### Your assignment
Count the lines in the data below where the string "white" occurs, please, and give the number alone.

### Supplied data
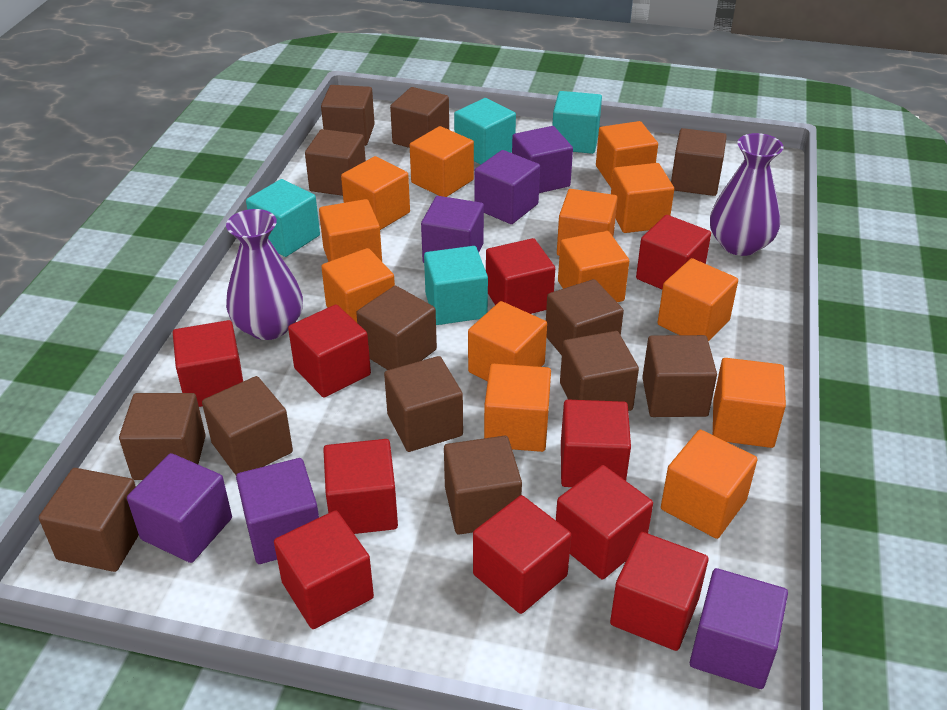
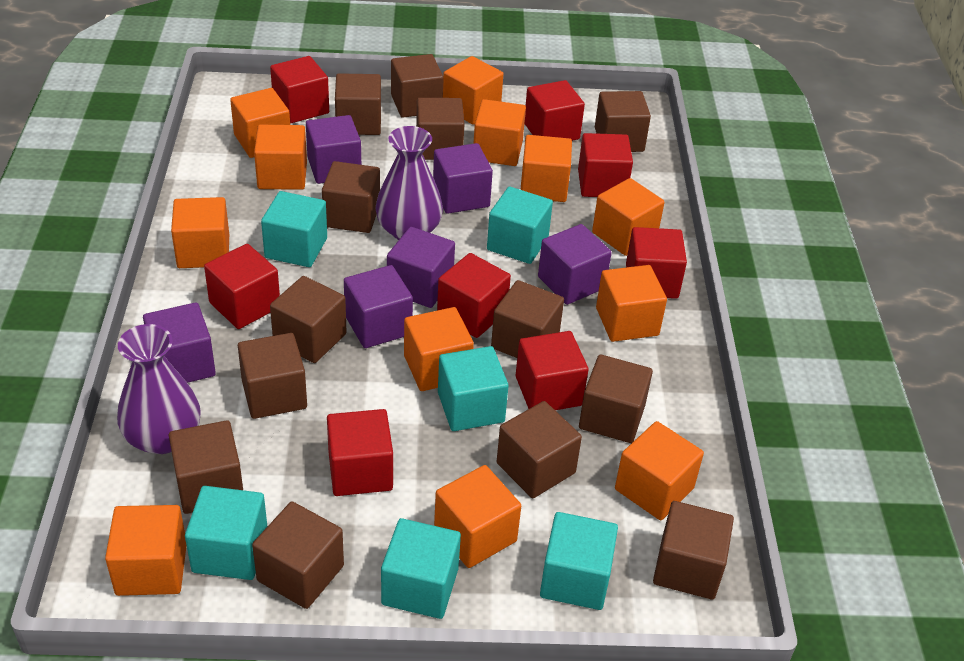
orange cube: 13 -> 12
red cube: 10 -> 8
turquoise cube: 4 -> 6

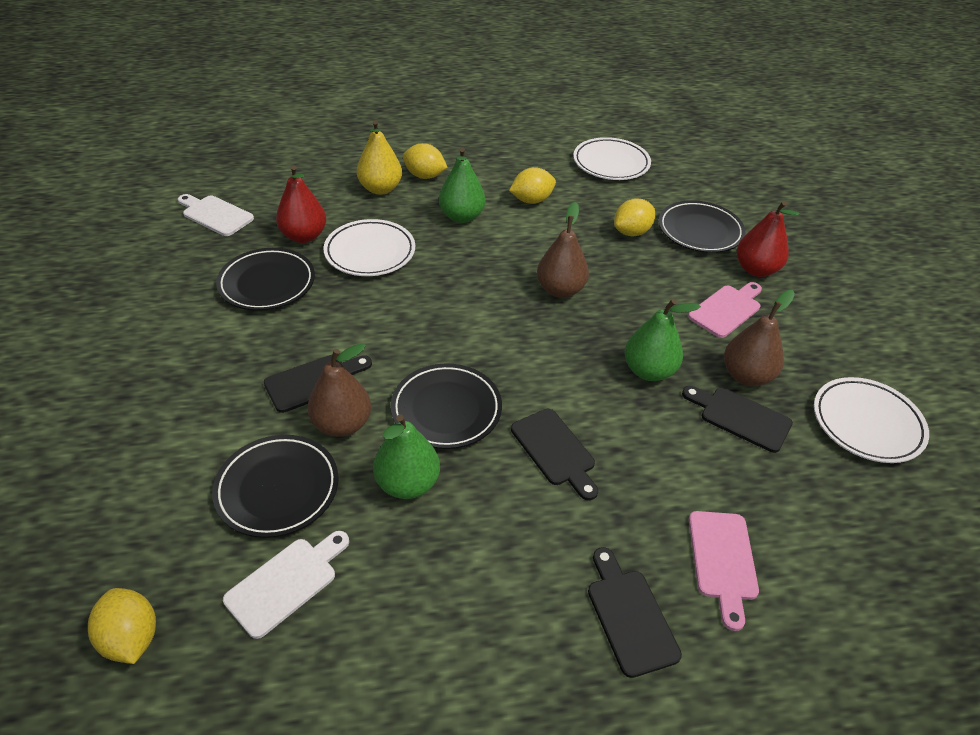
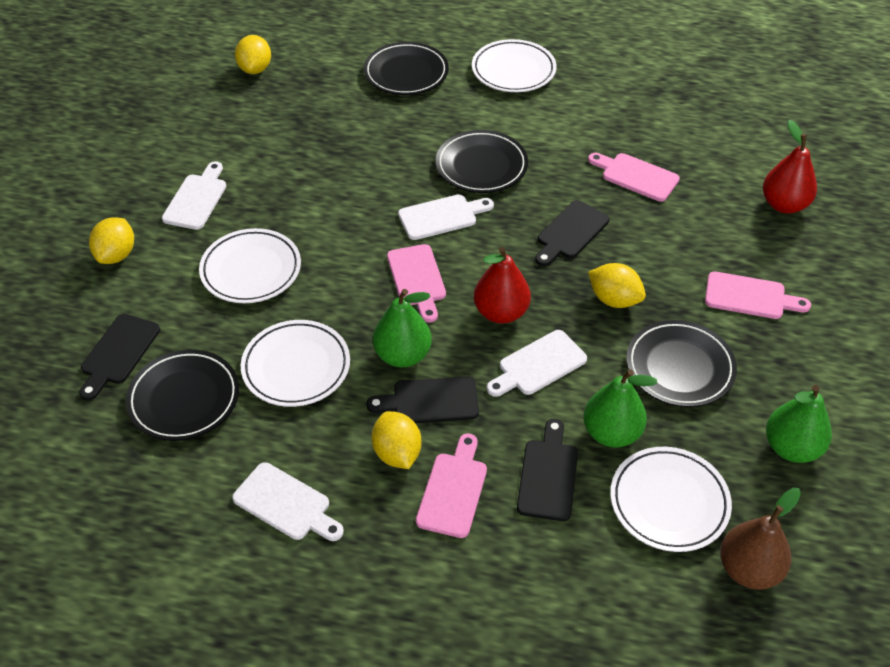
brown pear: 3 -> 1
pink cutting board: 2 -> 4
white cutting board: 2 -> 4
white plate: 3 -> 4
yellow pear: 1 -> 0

* * *

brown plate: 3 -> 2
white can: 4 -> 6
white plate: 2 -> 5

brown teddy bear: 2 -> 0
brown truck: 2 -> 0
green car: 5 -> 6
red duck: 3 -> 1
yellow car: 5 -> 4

### Written response
4